> **TASK DIRECTIONS**
After finding the line containing "Identify all objects" below, please output that line and each following one through the line containing "Provide list of", exactly as written.

> **THE DATA**
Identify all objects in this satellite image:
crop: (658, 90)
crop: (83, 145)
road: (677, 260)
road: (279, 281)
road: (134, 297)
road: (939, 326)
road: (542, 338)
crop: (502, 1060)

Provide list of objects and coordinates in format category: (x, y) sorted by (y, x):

---

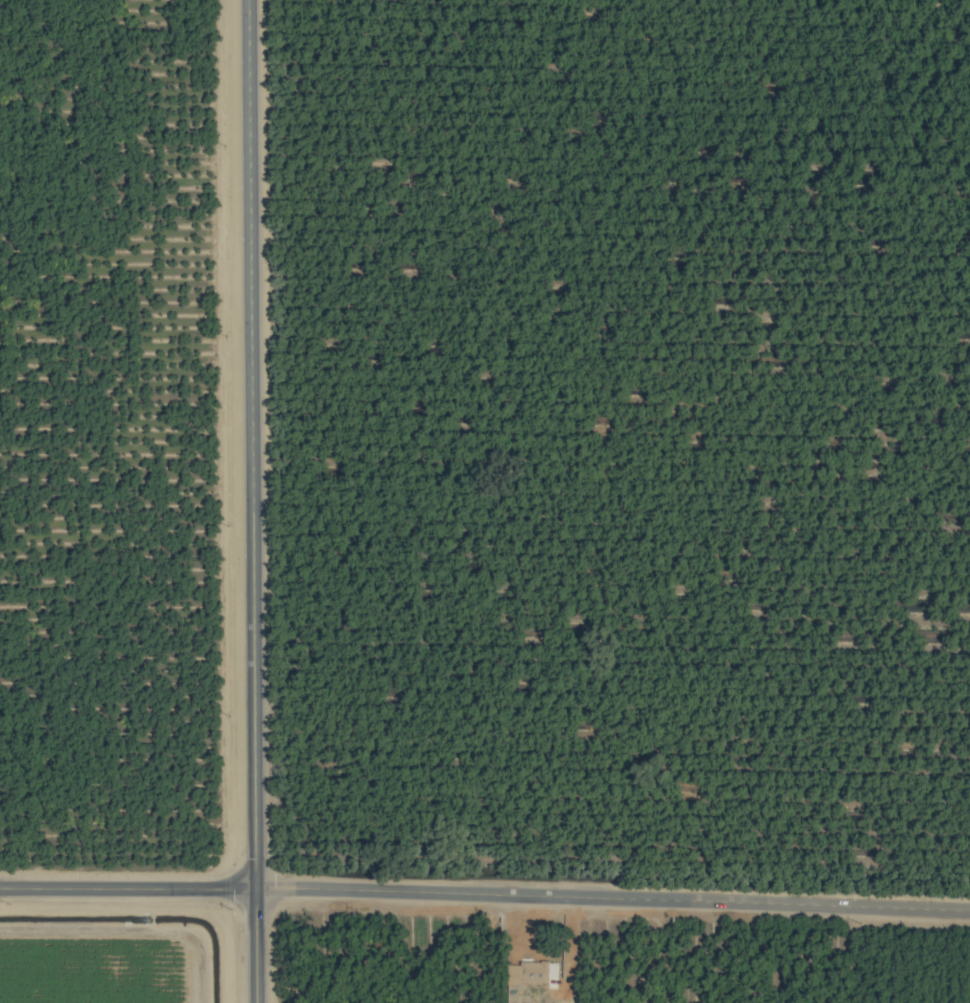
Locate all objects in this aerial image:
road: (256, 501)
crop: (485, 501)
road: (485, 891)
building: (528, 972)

> **TASK RESULT**
Identify all objects in this satellite image:
crop: (658, 90)
crop: (83, 145)
road: (677, 260)
road: (279, 281)
road: (134, 297)
road: (939, 326)
road: (542, 338)
crop: (502, 1060)

Provide list of objects and coordinates in format category: (x, y) sorted by (y, x):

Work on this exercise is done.